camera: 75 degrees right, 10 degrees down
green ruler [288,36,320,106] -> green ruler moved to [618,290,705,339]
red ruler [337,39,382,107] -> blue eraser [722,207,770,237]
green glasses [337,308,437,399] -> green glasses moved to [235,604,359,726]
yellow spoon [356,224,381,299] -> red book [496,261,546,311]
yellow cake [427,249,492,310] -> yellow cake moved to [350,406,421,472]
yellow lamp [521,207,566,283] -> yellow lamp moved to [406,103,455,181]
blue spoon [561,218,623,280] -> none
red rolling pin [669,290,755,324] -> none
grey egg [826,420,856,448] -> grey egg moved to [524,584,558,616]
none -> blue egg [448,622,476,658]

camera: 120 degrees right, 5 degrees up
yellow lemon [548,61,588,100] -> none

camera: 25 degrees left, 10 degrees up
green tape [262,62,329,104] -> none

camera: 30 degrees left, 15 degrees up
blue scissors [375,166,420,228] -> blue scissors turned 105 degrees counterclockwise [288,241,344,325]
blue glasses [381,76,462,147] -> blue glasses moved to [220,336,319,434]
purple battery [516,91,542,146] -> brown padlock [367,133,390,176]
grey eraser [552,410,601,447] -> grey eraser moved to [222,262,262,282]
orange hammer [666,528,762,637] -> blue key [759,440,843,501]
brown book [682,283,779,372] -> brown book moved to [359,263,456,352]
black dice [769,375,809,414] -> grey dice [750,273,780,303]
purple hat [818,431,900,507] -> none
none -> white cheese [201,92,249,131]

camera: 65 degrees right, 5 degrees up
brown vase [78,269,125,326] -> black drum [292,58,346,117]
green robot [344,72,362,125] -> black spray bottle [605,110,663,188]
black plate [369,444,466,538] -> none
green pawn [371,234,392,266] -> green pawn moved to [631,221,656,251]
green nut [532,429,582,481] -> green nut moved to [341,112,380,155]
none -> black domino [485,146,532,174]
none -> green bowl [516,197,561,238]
◆ ◆ ◆
● **Assigned task**: Where a line of the entries contains "degrees", report that line.

● **Response area**:
camera: 75 degrees right, 10 degrees down
camera: 120 degrees right, 5 degrees up
camera: 25 degrees left, 10 degrees up
camera: 30 degrees left, 15 degrees up
blue scissors [375,166,420,228] -> blue scissors turned 105 degrees counterclockwise [288,241,344,325]
camera: 65 degrees right, 5 degrees up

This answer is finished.